---------- Entries provided ----------

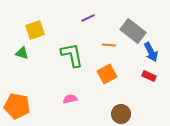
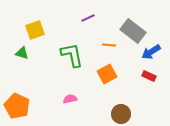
blue arrow: rotated 84 degrees clockwise
orange pentagon: rotated 15 degrees clockwise
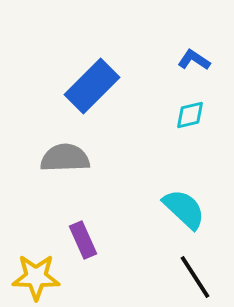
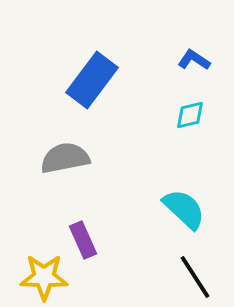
blue rectangle: moved 6 px up; rotated 8 degrees counterclockwise
gray semicircle: rotated 9 degrees counterclockwise
yellow star: moved 8 px right
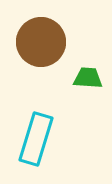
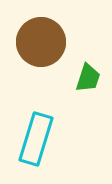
green trapezoid: rotated 104 degrees clockwise
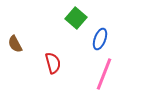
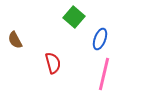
green square: moved 2 px left, 1 px up
brown semicircle: moved 4 px up
pink line: rotated 8 degrees counterclockwise
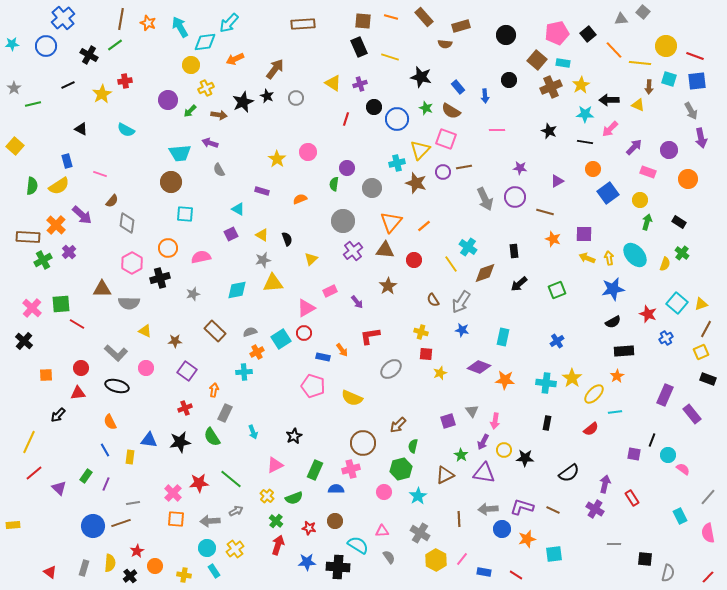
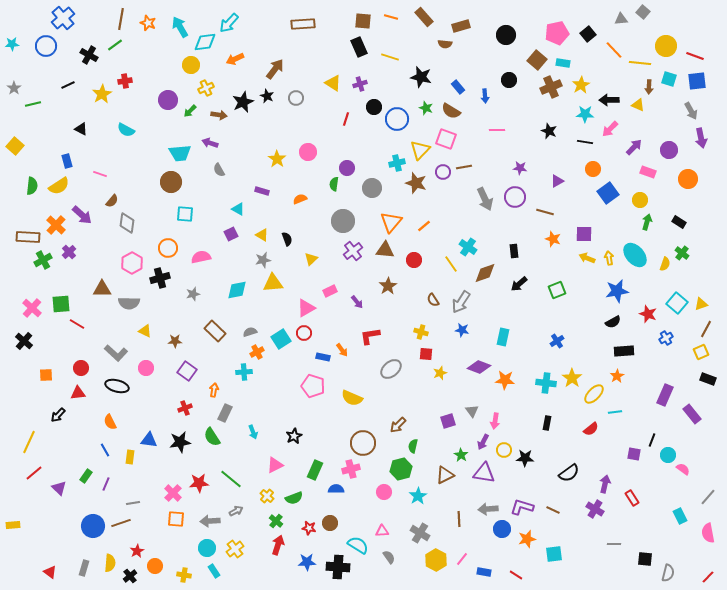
blue star at (613, 289): moved 4 px right, 2 px down
brown circle at (335, 521): moved 5 px left, 2 px down
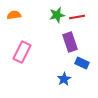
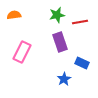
red line: moved 3 px right, 5 px down
purple rectangle: moved 10 px left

----------

* _Work instructions_:
Transcribe each record exactly as it appears, but omit every picture.

* _Exercise output_:
blue arrow: rotated 84 degrees clockwise
orange pentagon: rotated 15 degrees clockwise
blue rectangle: moved 6 px up; rotated 8 degrees counterclockwise
gray semicircle: rotated 9 degrees counterclockwise
yellow star: moved 8 px right
green trapezoid: rotated 104 degrees clockwise
green square: moved 2 px left, 1 px up
brown semicircle: moved 4 px up
pink line: rotated 8 degrees counterclockwise
blue star at (613, 289): moved 4 px right, 2 px down
brown circle at (335, 521): moved 5 px left, 2 px down
red line: moved 3 px right, 5 px down
purple rectangle: moved 10 px left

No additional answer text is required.